> **REQUIREMENT**
Copy out each line of the data that holds the string "brick".

> **RECORDS SHOWN**
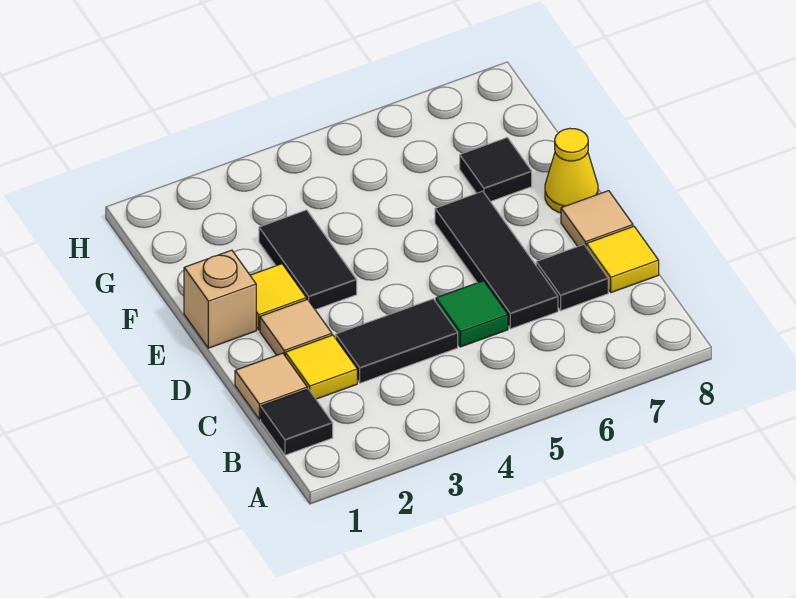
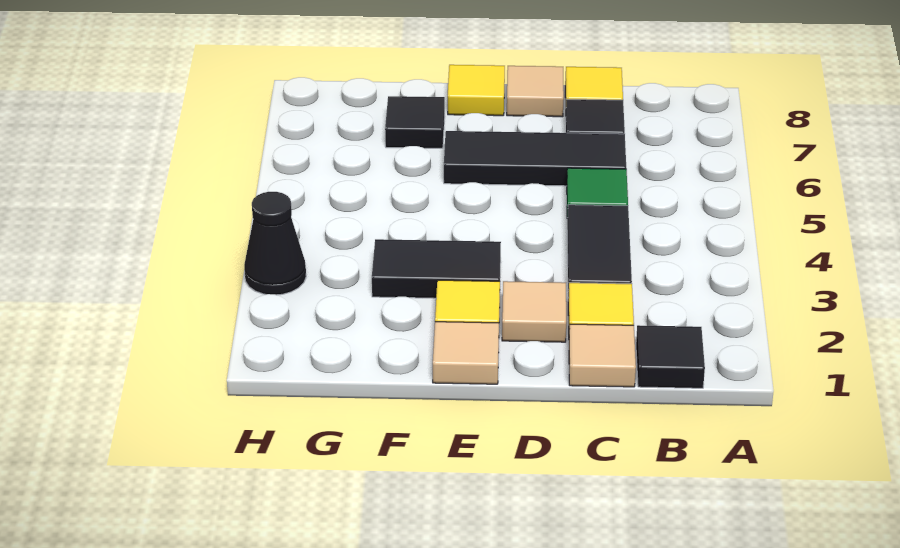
tan brick E1 level 1 -> tan tile E1 level 1
yellow cone E8 level 1 -> yellow tile E8 level 1
none -> black cone H3 level 1

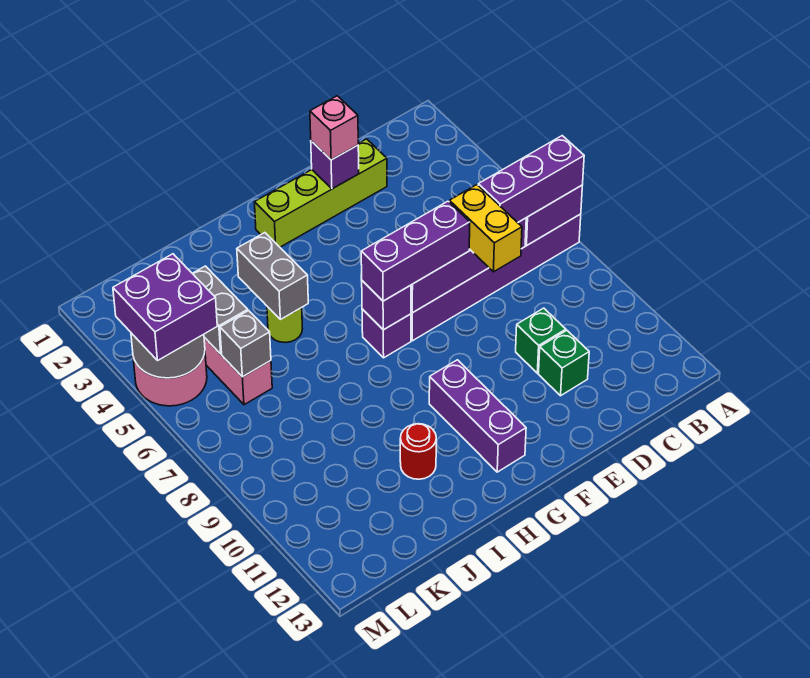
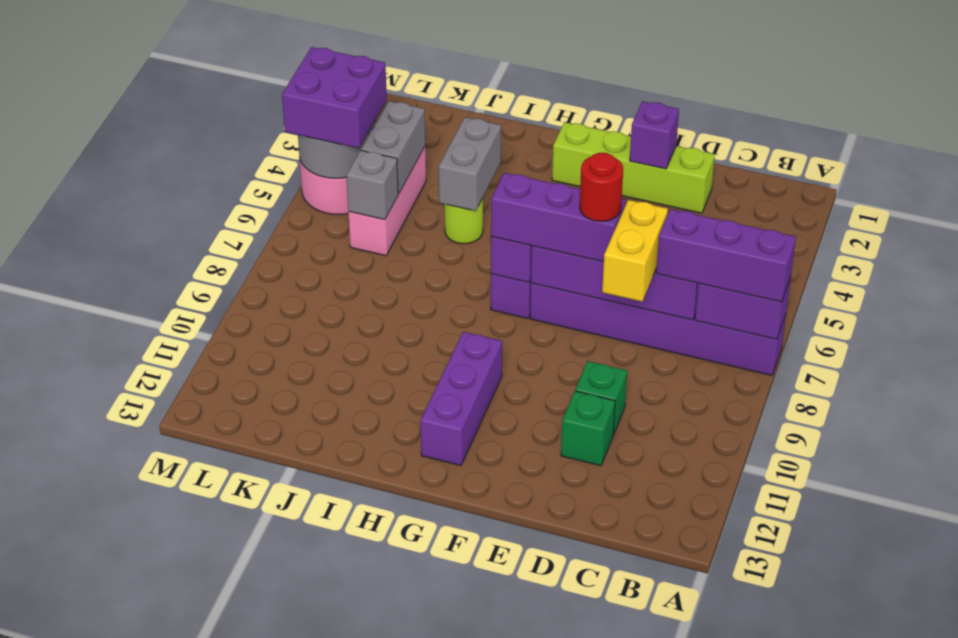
pink brick E2 level 3 -> none
red round brick I11 level 1 -> red round brick E7 level 4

> **ANSWER SECTION**
tan brick E1 level 1 -> tan tile E1 level 1
pink brick E2 level 3 -> none
red round brick I11 level 1 -> red round brick E7 level 4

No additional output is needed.